Problem to solve: Given the material below, return only the lines starting at the line with "GAS pin DO: 10 -> 8" and ending at the line with "RFID pin SS: 7 -> 2", exactly as they appear.

----- Exercise inputs -----

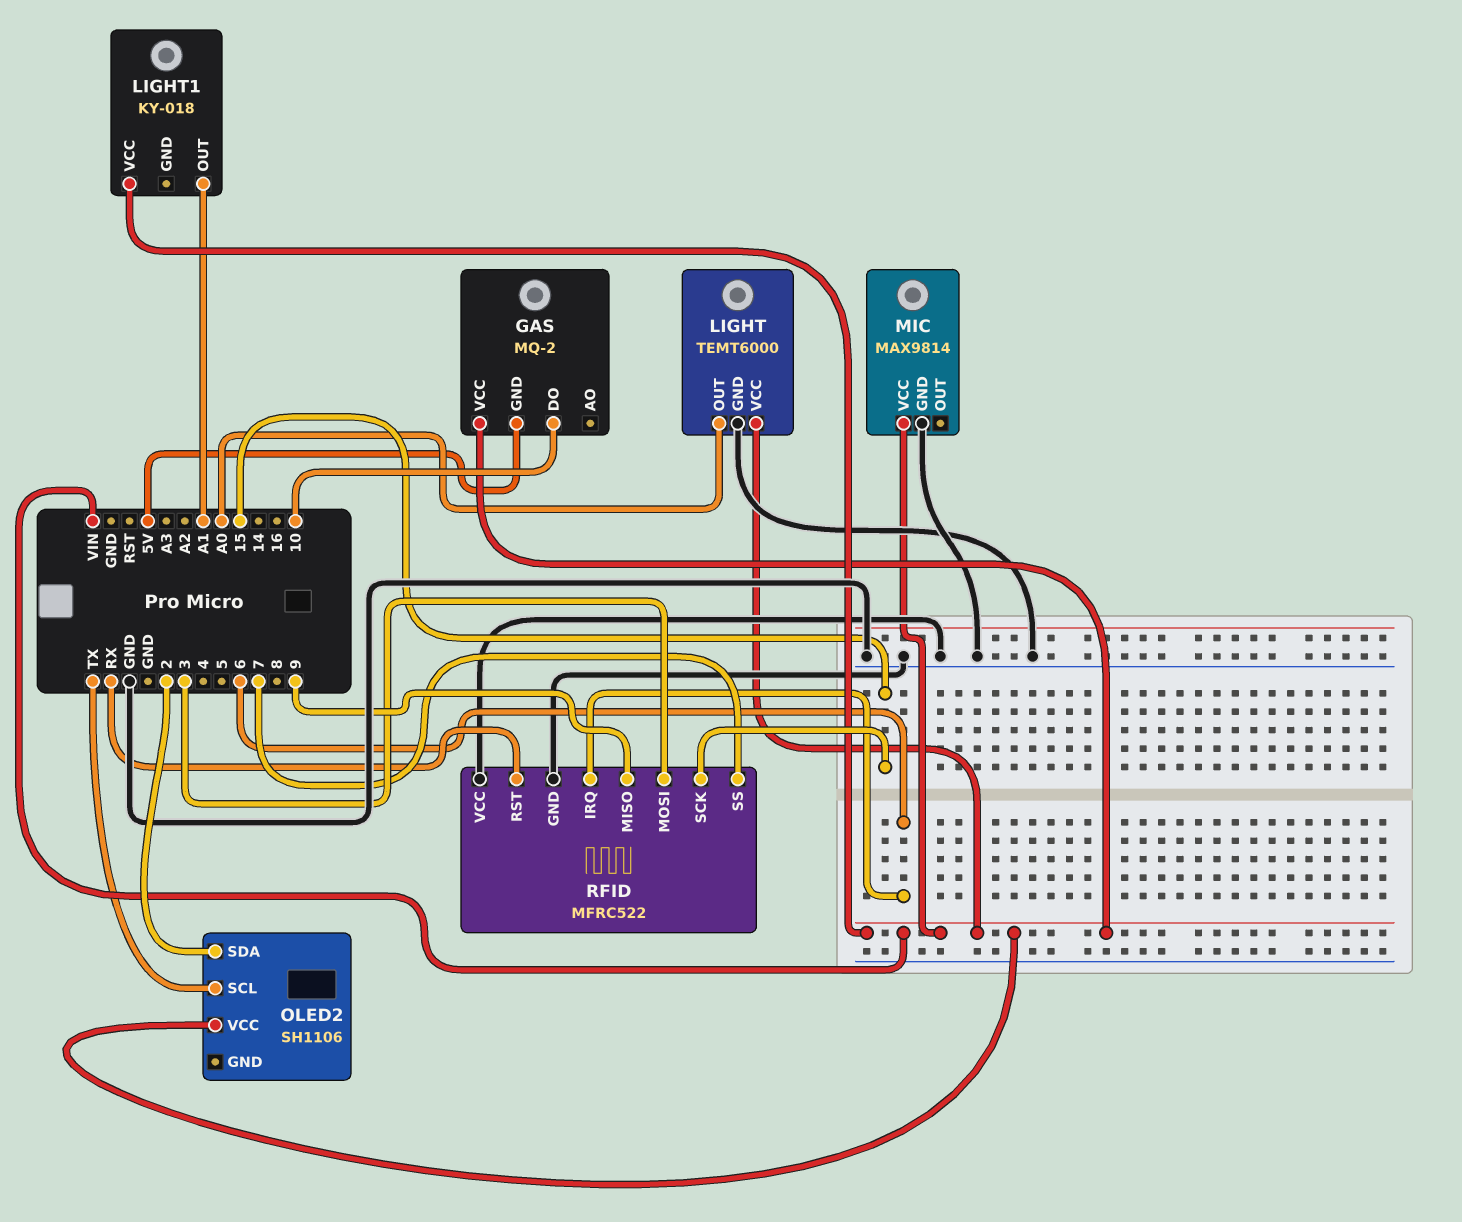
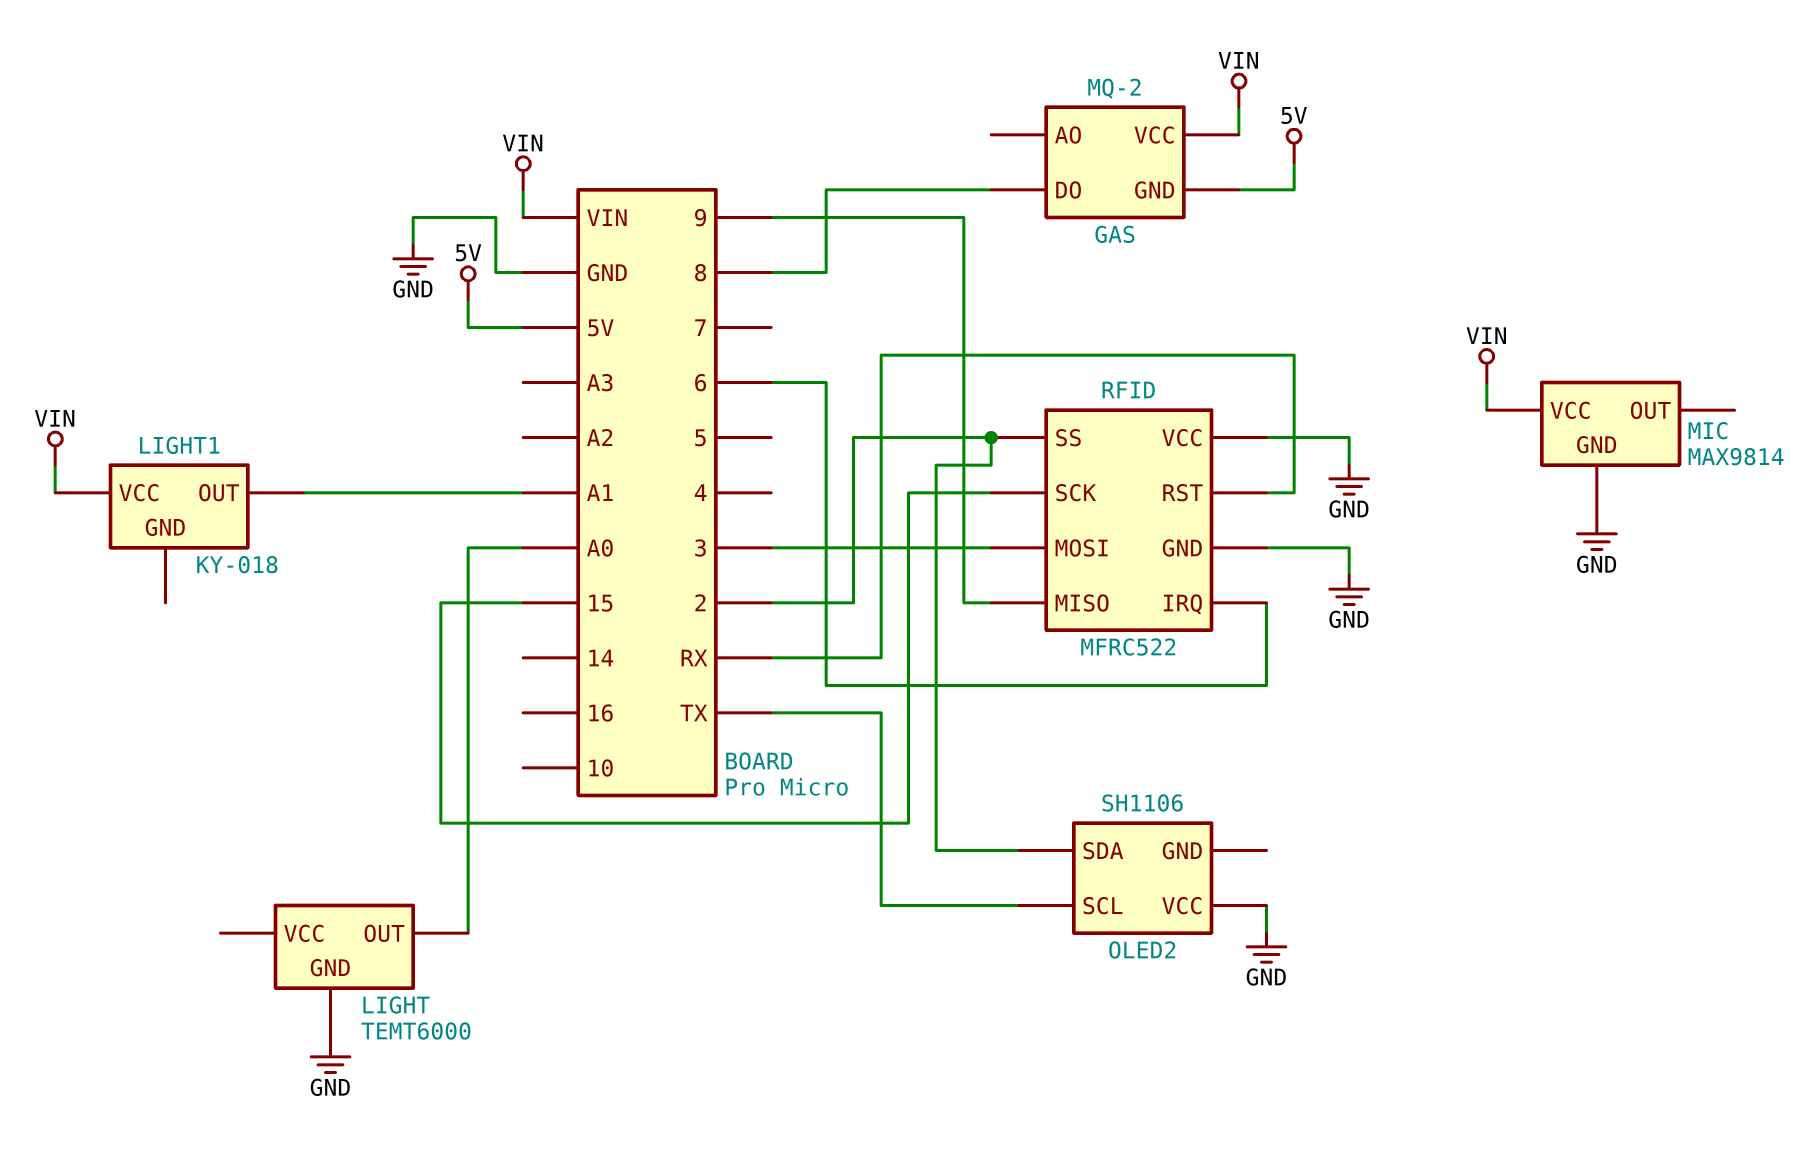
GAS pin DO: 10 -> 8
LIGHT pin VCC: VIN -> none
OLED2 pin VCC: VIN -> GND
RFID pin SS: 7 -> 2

-----
----- Exercise inputs -----

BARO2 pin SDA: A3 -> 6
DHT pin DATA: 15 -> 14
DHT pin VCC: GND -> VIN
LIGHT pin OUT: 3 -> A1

-----

Response to this exercise:
GAS pin DO: 10 -> 8
LIGHT pin VCC: VIN -> none
OLED2 pin VCC: VIN -> GND
RFID pin SS: 7 -> 2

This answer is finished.